* **RECORDS FOR THE EXERCISE**
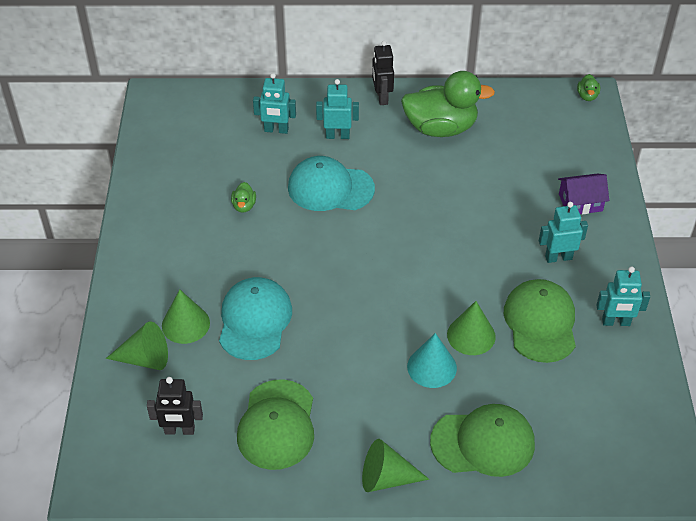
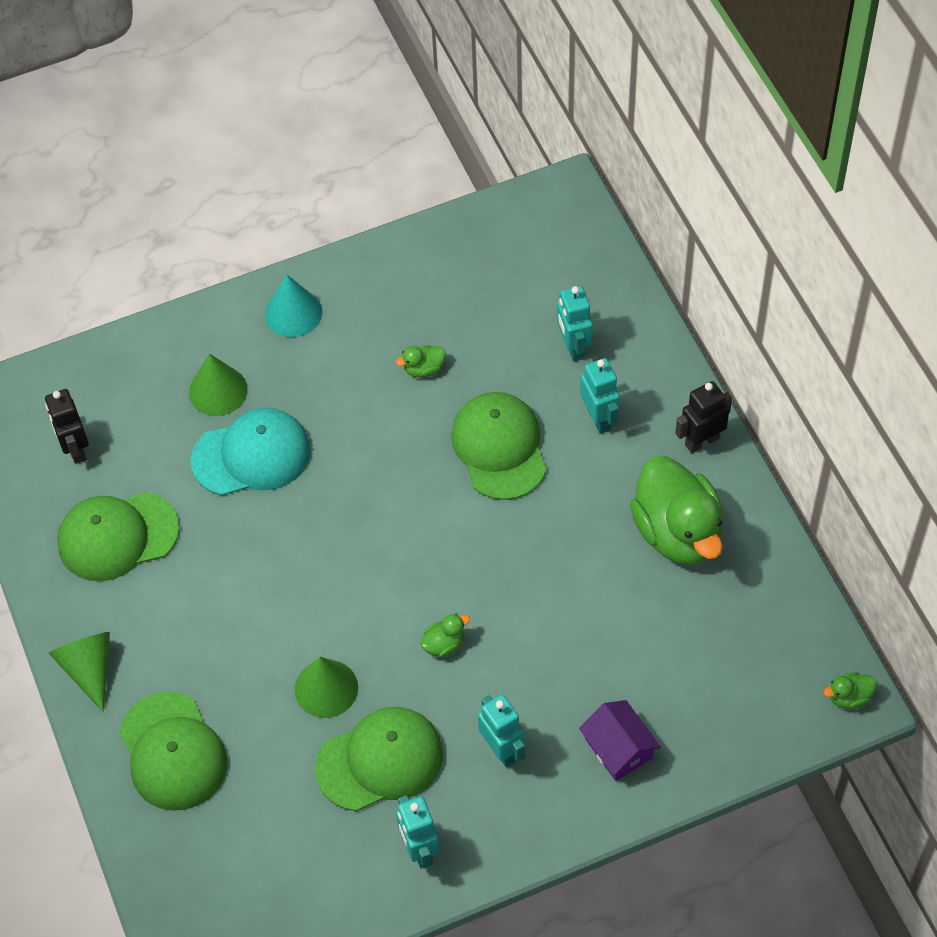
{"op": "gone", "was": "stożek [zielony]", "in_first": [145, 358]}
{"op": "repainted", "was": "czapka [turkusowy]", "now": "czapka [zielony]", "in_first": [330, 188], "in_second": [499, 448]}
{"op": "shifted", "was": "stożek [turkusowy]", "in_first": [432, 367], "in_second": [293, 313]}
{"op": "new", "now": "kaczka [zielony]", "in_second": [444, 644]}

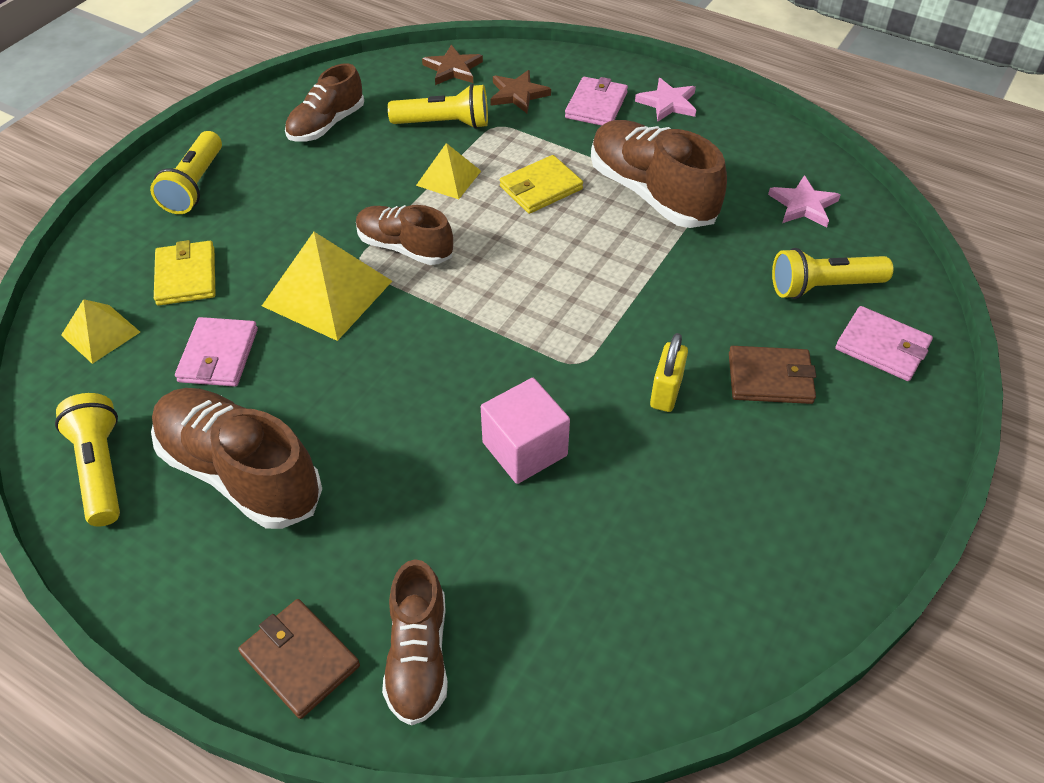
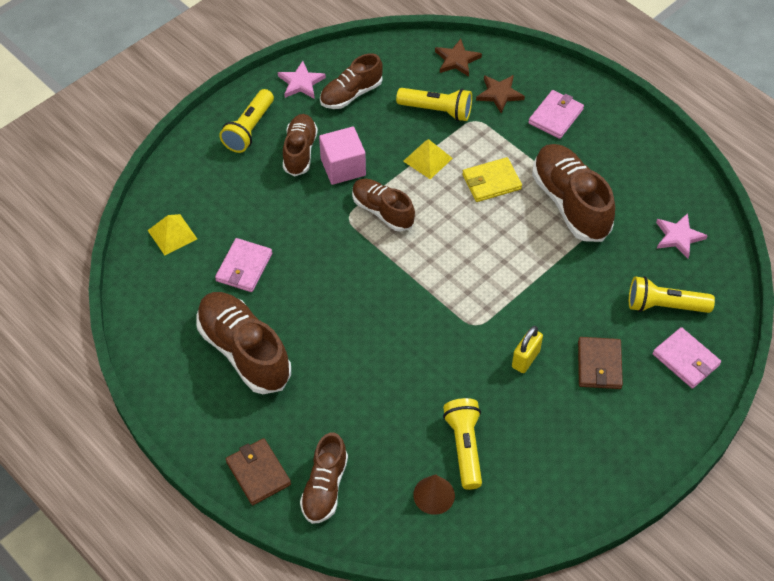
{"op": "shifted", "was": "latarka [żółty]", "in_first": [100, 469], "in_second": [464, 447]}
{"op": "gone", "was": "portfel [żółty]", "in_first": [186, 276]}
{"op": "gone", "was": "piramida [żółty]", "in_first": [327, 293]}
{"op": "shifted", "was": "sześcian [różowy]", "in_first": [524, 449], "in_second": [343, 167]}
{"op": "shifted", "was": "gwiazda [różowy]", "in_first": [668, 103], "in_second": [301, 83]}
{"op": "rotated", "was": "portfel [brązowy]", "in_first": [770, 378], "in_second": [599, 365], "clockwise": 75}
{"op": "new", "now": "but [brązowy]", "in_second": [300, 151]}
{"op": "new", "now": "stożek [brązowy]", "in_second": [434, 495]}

* **PROBLEM STATEMENT**
In the lines above, find the word "turkusowy" and copy each line that contains it.

* **ANSWER**
{"op": "repainted", "was": "czapka [turkusowy]", "now": "czapka [zielony]", "in_first": [330, 188], "in_second": [499, 448]}
{"op": "shifted", "was": "stożek [turkusowy]", "in_first": [432, 367], "in_second": [293, 313]}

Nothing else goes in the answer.